Segment Start: Recorded information

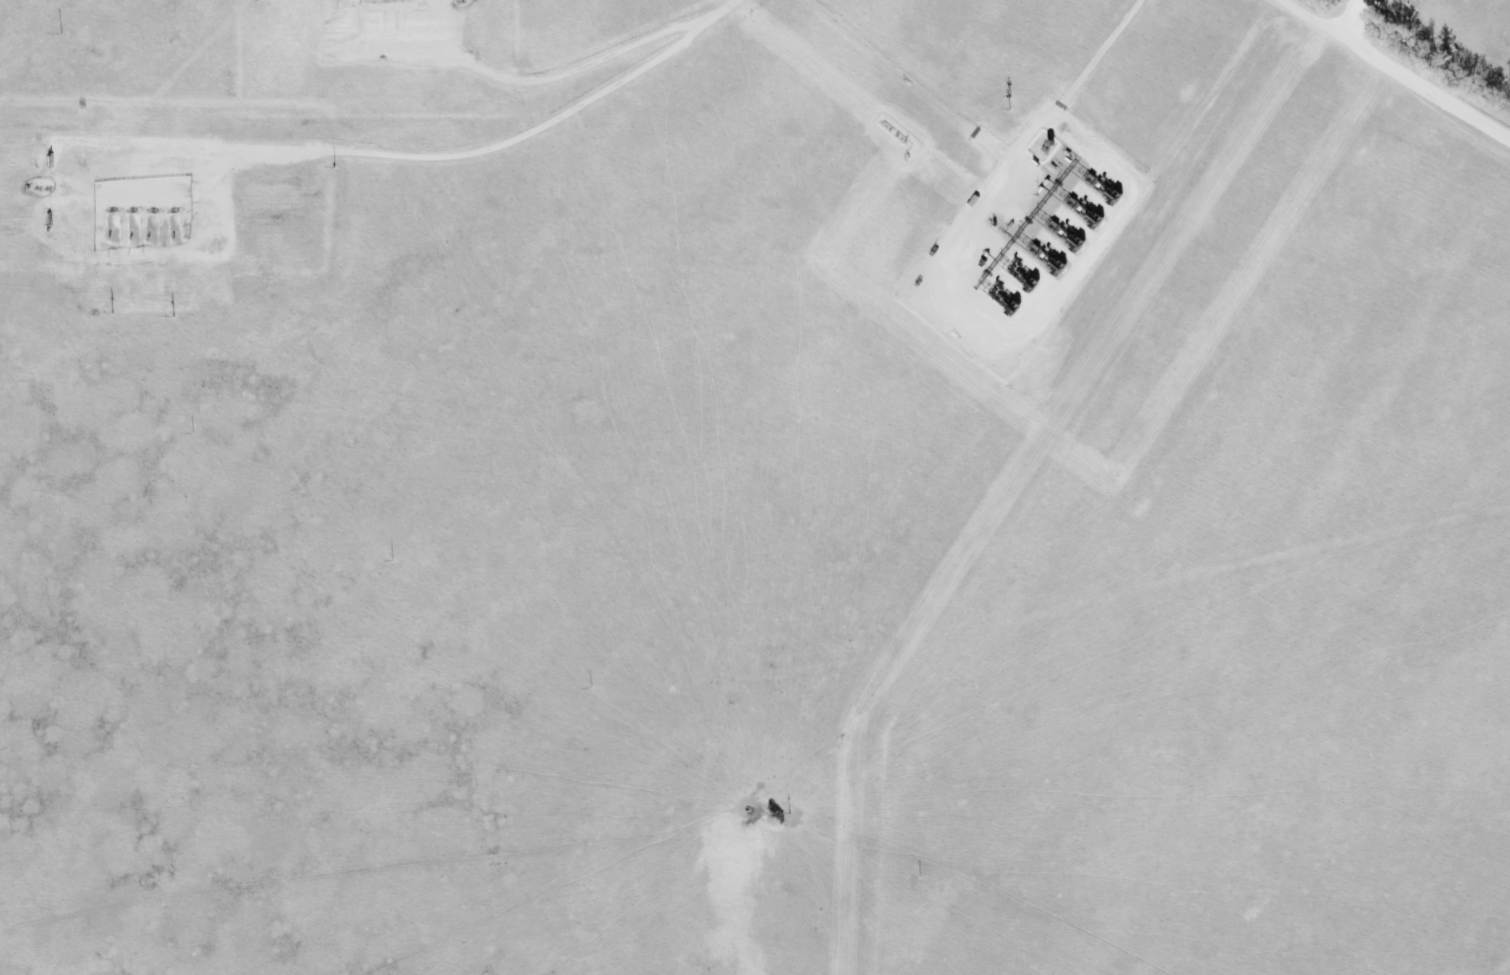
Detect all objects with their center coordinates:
road: (1346, 19)
road: (565, 72)
road: (1390, 74)
road: (903, 81)
road: (432, 157)
petroleum well: (112, 208)
road: (997, 363)

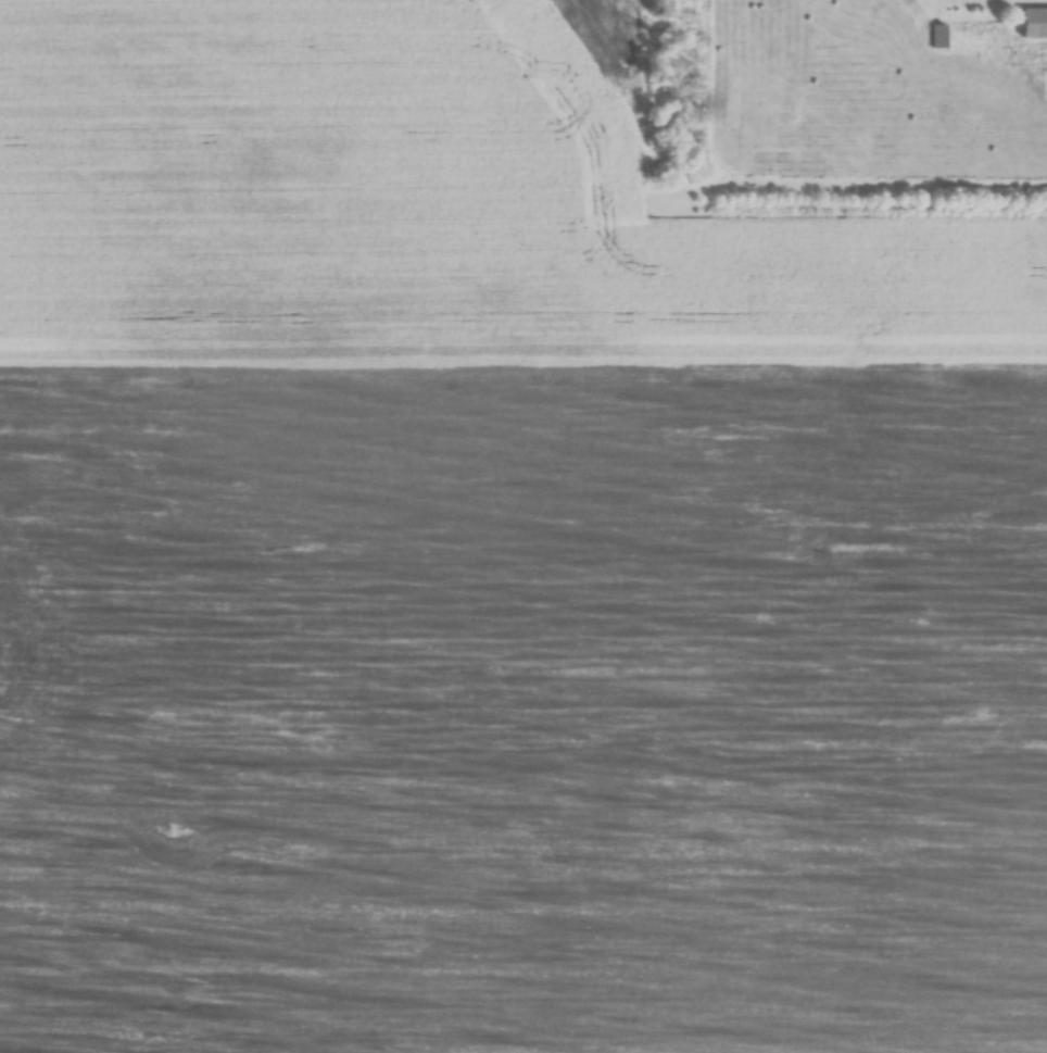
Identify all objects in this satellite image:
building: (1034, 23)
building: (937, 37)

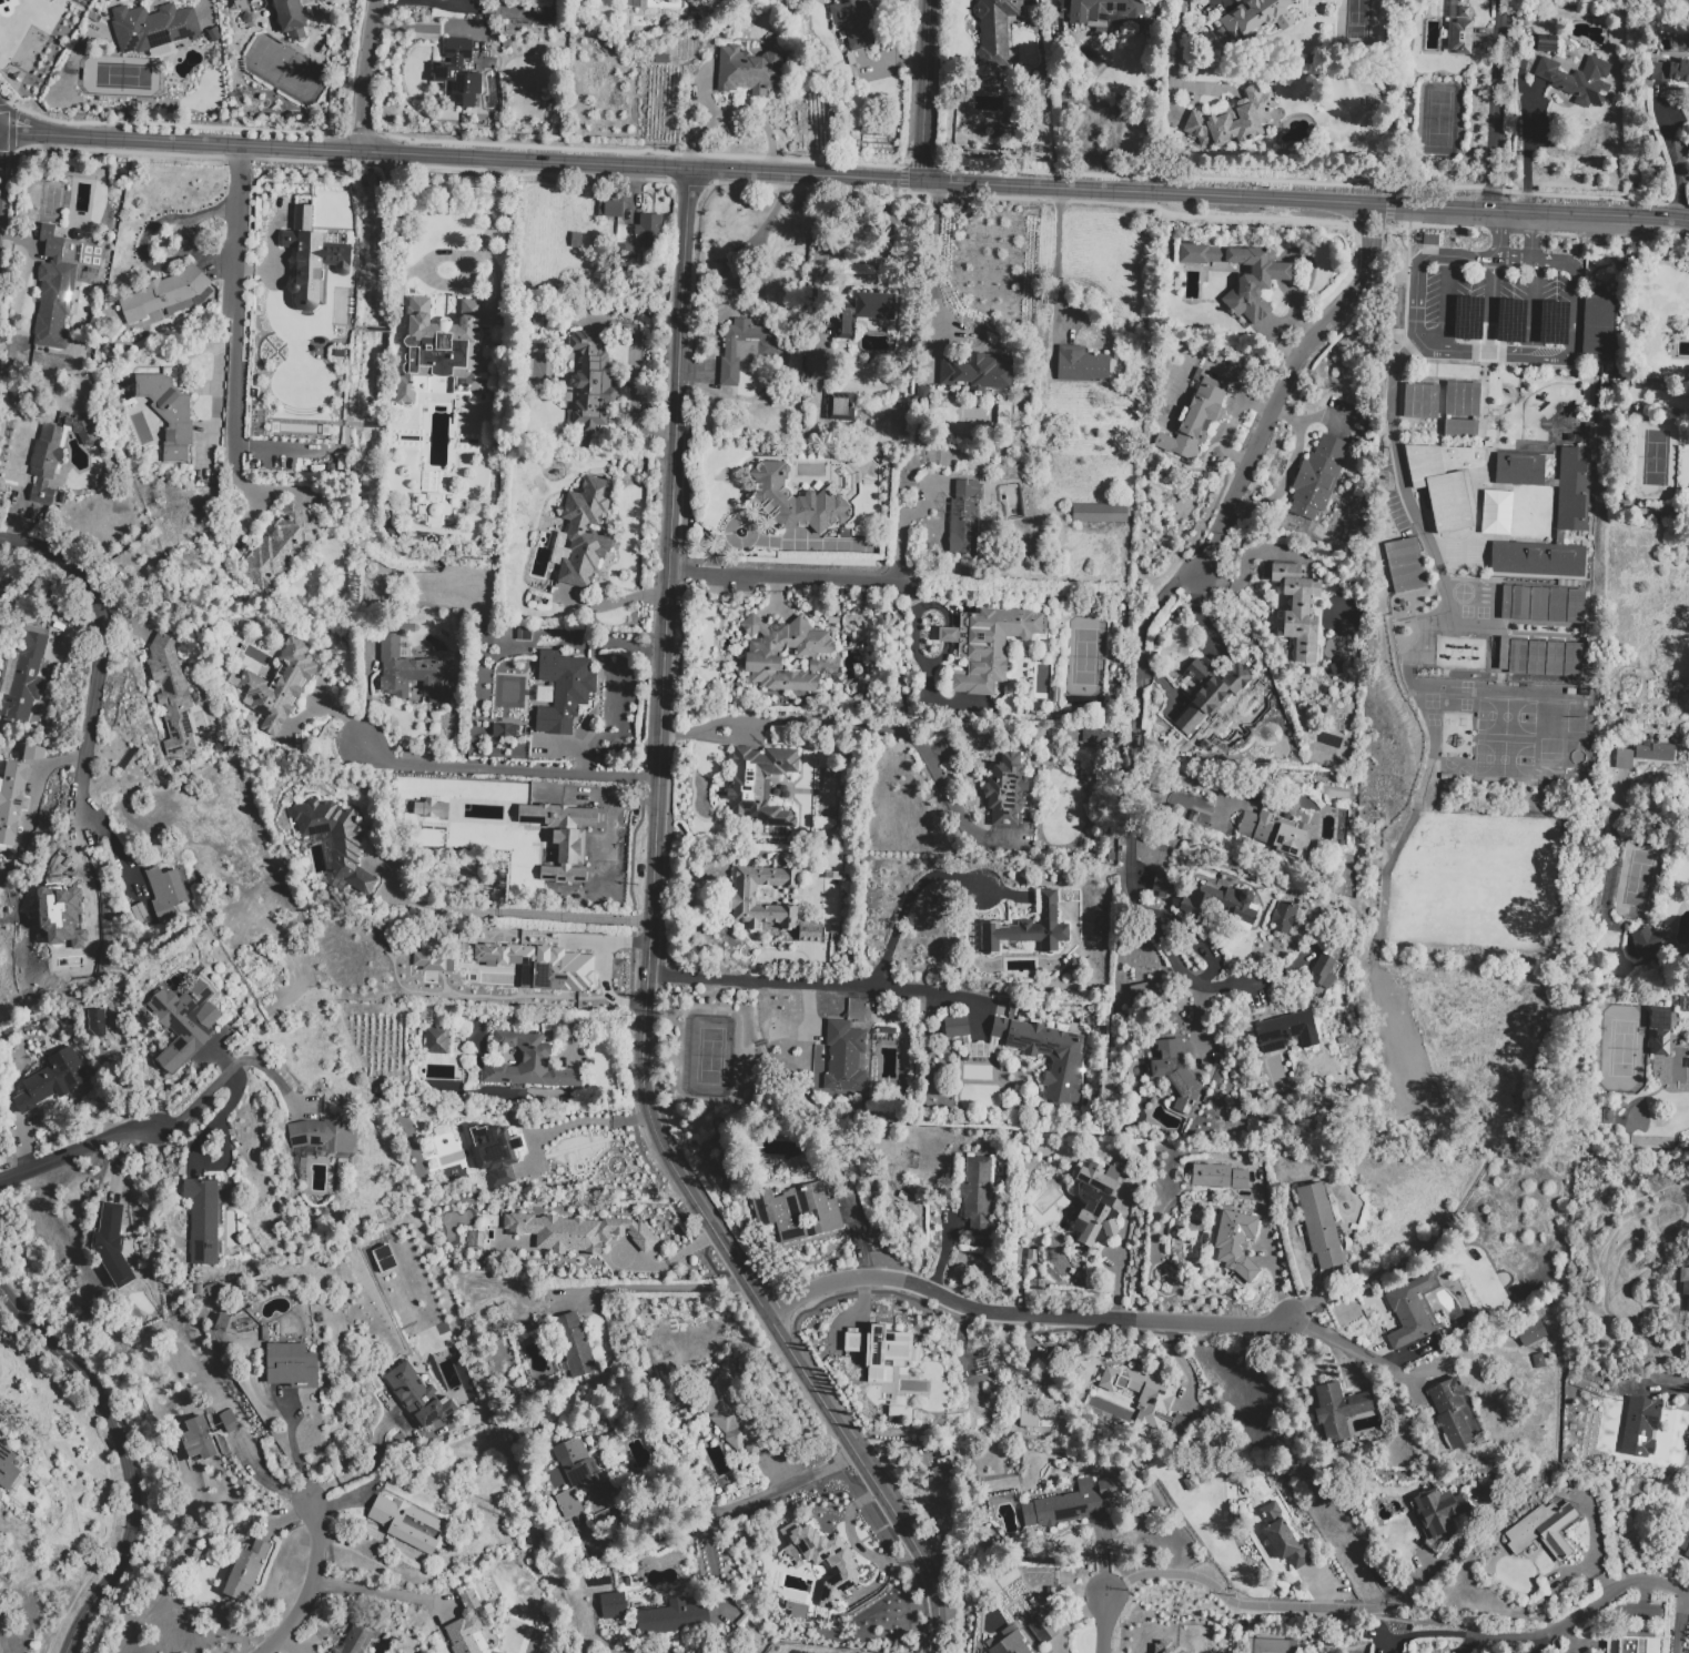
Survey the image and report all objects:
building: (51, 0)
building: (654, 4)
building: (1108, 12)
building: (1463, 12)
building: (290, 18)
building: (1257, 18)
building: (854, 22)
building: (154, 27)
building: (996, 30)
building: (1461, 36)
road: (1175, 49)
building: (748, 70)
building: (1670, 71)
building: (458, 75)
road: (367, 76)
building: (1578, 80)
road: (925, 90)
road: (1497, 105)
park: (1438, 118)
building: (1233, 120)
road: (1522, 122)
road: (174, 126)
road: (16, 131)
road: (1675, 150)
road: (922, 164)
road: (711, 170)
road: (902, 177)
road: (1127, 204)
building: (610, 208)
road: (1389, 210)
road: (1523, 211)
road: (1672, 218)
road: (766, 224)
road: (1438, 226)
road: (1383, 228)
building: (649, 230)
road: (1366, 232)
road: (1497, 234)
road: (1530, 235)
road: (1407, 239)
road: (484, 240)
building: (576, 240)
building: (311, 258)
building: (628, 258)
road: (930, 260)
road: (1059, 261)
road: (1553, 262)
road: (252, 270)
building: (1241, 276)
road: (1416, 280)
building: (54, 294)
building: (166, 294)
road: (228, 298)
road: (1446, 302)
road: (1493, 304)
road: (1530, 306)
building: (864, 312)
building: (1599, 327)
building: (770, 350)
road: (1570, 350)
building: (442, 353)
building: (1082, 365)
building: (978, 371)
building: (591, 379)
road: (631, 379)
building: (1462, 399)
building: (1421, 401)
building: (840, 406)
building: (169, 415)
road: (1266, 423)
building: (1195, 424)
building: (1459, 428)
building: (54, 455)
building: (1519, 469)
road: (1287, 472)
building: (1317, 478)
building: (1444, 482)
building: (1573, 489)
building: (794, 501)
building: (435, 507)
building: (1099, 513)
building: (1497, 513)
building: (966, 517)
road: (900, 525)
building: (586, 532)
building: (281, 547)
building: (1538, 559)
building: (1403, 565)
road: (785, 575)
building: (1505, 603)
building: (1520, 603)
building: (1538, 604)
building: (1557, 605)
building: (1575, 606)
building: (1299, 610)
building: (988, 645)
road: (101, 651)
building: (814, 651)
building: (1442, 654)
building: (1462, 654)
building: (1480, 656)
building: (1518, 658)
building: (1536, 658)
building: (1554, 659)
building: (1573, 660)
building: (411, 668)
road: (1408, 671)
building: (22, 676)
building: (280, 686)
building: (564, 691)
building: (1210, 692)
building: (171, 696)
road: (863, 727)
building: (505, 730)
building: (1095, 737)
building: (1655, 752)
building: (33, 753)
building: (1624, 760)
road: (507, 773)
building: (759, 783)
road: (1214, 789)
building: (1006, 791)
building: (12, 800)
building: (421, 801)
road: (1643, 807)
building: (1277, 833)
building: (561, 837)
building: (334, 841)
road: (1141, 854)
building: (1162, 889)
building: (167, 892)
road: (909, 899)
building: (753, 905)
building: (1193, 905)
road: (522, 913)
building: (77, 914)
building: (1291, 917)
building: (1027, 929)
building: (1648, 943)
road: (650, 951)
building: (540, 965)
building: (440, 966)
building: (1324, 971)
road: (817, 982)
road: (546, 1003)
building: (1658, 1017)
road: (1197, 1019)
building: (97, 1022)
building: (184, 1022)
building: (956, 1026)
building: (999, 1028)
building: (1289, 1029)
building: (436, 1041)
building: (1660, 1042)
park: (1621, 1048)
building: (983, 1050)
building: (844, 1057)
building: (1053, 1061)
building: (529, 1064)
building: (1177, 1074)
road: (221, 1076)
building: (52, 1080)
road: (594, 1120)
building: (324, 1135)
road: (102, 1140)
building: (482, 1144)
road: (1503, 1150)
road: (26, 1169)
building: (1211, 1176)
building: (1240, 1179)
building: (976, 1194)
building: (1092, 1201)
building: (795, 1210)
building: (203, 1220)
building: (1320, 1225)
building: (1110, 1229)
building: (577, 1232)
building: (113, 1243)
building: (1236, 1243)
building: (1032, 1255)
building: (384, 1259)
road: (1415, 1263)
road: (1277, 1283)
building: (1685, 1285)
road: (654, 1288)
building: (212, 1289)
building: (198, 1290)
building: (1409, 1313)
road: (1022, 1314)
building: (1531, 1333)
road: (1561, 1339)
building: (575, 1345)
road: (1350, 1347)
building: (881, 1348)
road: (1343, 1360)
building: (1538, 1361)
road: (1183, 1365)
building: (292, 1366)
road: (1679, 1387)
building: (418, 1396)
building: (1148, 1399)
building: (1027, 1407)
building: (896, 1411)
building: (1451, 1411)
building: (739, 1412)
building: (1338, 1413)
building: (1640, 1428)
building: (208, 1434)
road: (291, 1449)
road: (124, 1458)
building: (7, 1468)
road: (365, 1468)
building: (941, 1473)
road: (263, 1478)
building: (581, 1481)
road: (337, 1502)
building: (1073, 1504)
road: (722, 1510)
building: (1440, 1511)
road: (284, 1519)
building: (395, 1525)
building: (1543, 1530)
road: (108, 1533)
building: (1283, 1537)
building: (1684, 1543)
road: (715, 1559)
building: (841, 1567)
building: (246, 1572)
road: (1657, 1582)
road: (313, 1585)
road: (372, 1591)
building: (612, 1605)
road: (1264, 1606)
road: (1586, 1609)
road: (1319, 1614)
building: (673, 1618)
road: (1103, 1621)
road: (1678, 1623)
building: (465, 1625)
building: (1043, 1629)
road: (1466, 1634)
building: (356, 1639)
building: (1008, 1642)
building: (1625, 1644)
road: (285, 1648)
building: (1166, 1648)

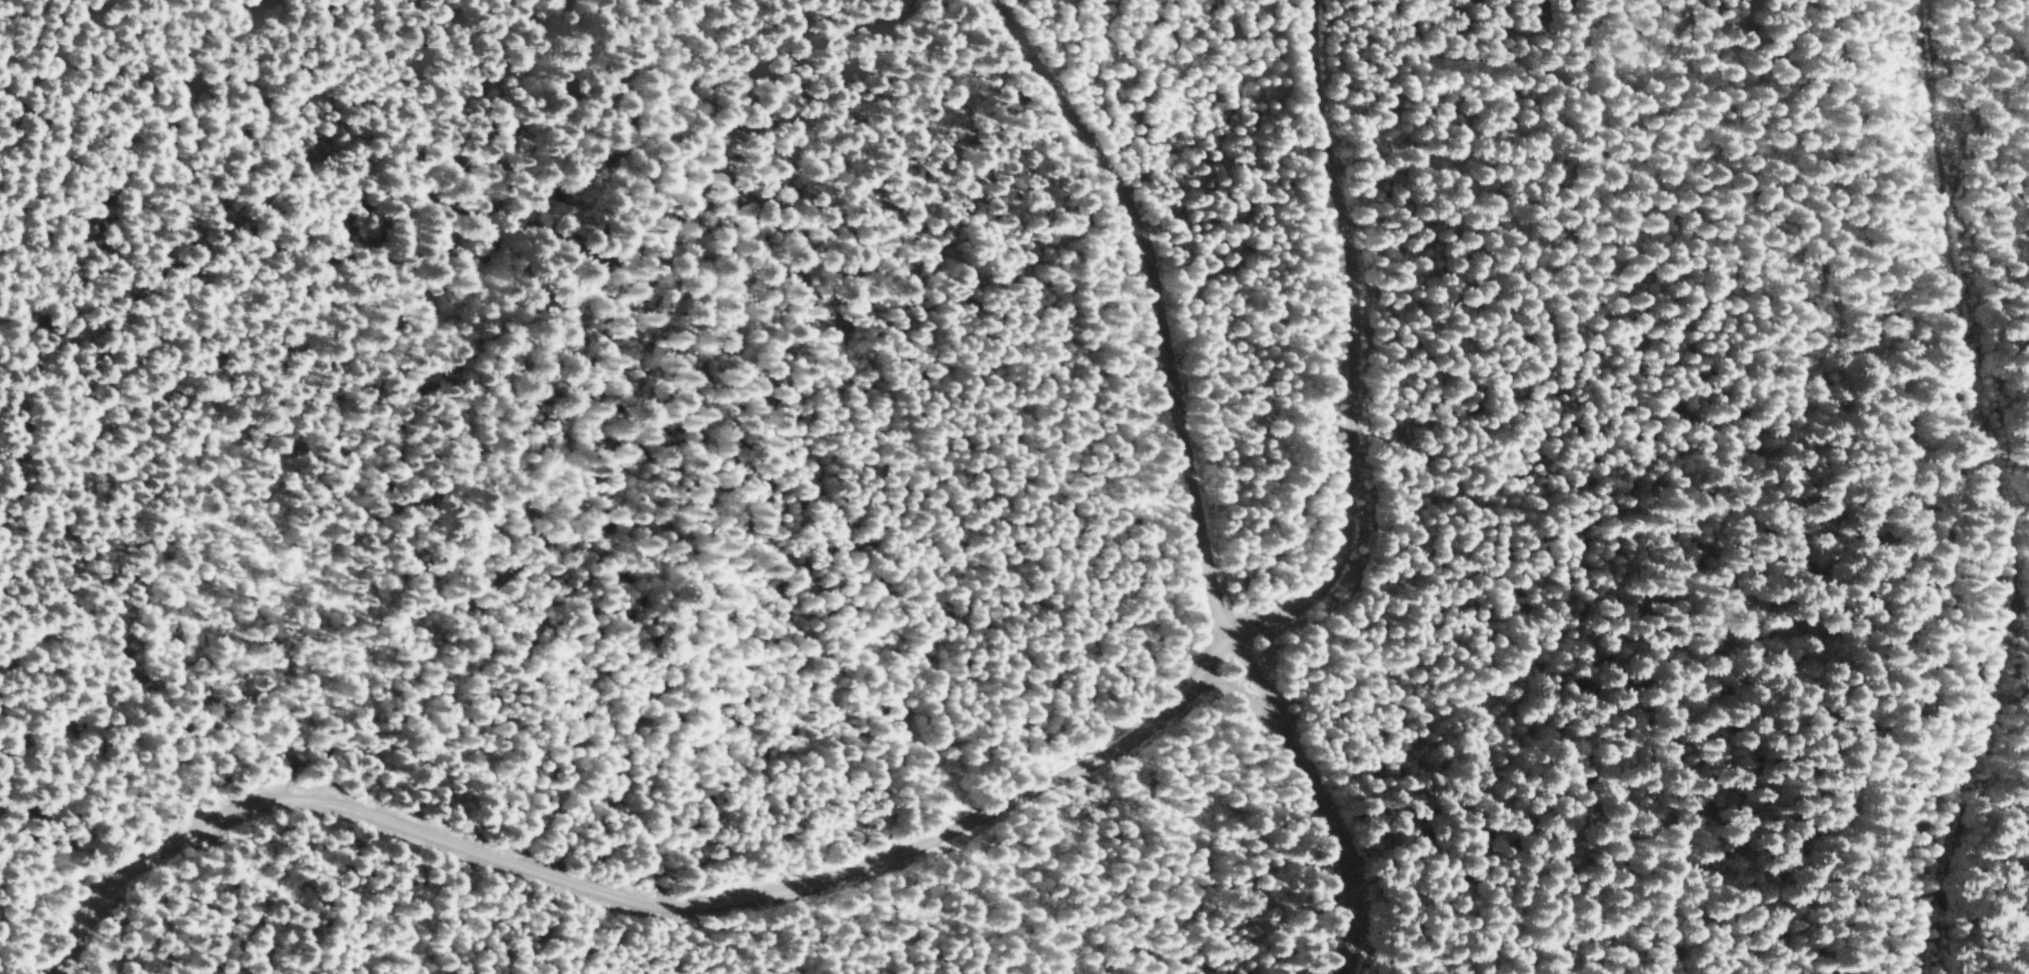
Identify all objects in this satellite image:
road: (1154, 297)
road: (1233, 695)
road: (1311, 795)
road: (969, 816)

Segment End: Recorded information

#### Work task
Look over the data above and show each line that contains "objects".

#### Solution
Detect all objects with their center coordinates:
Identify all objects in this satellite image:
Survey the image and report all objects:
Identify all objects in this satellite image:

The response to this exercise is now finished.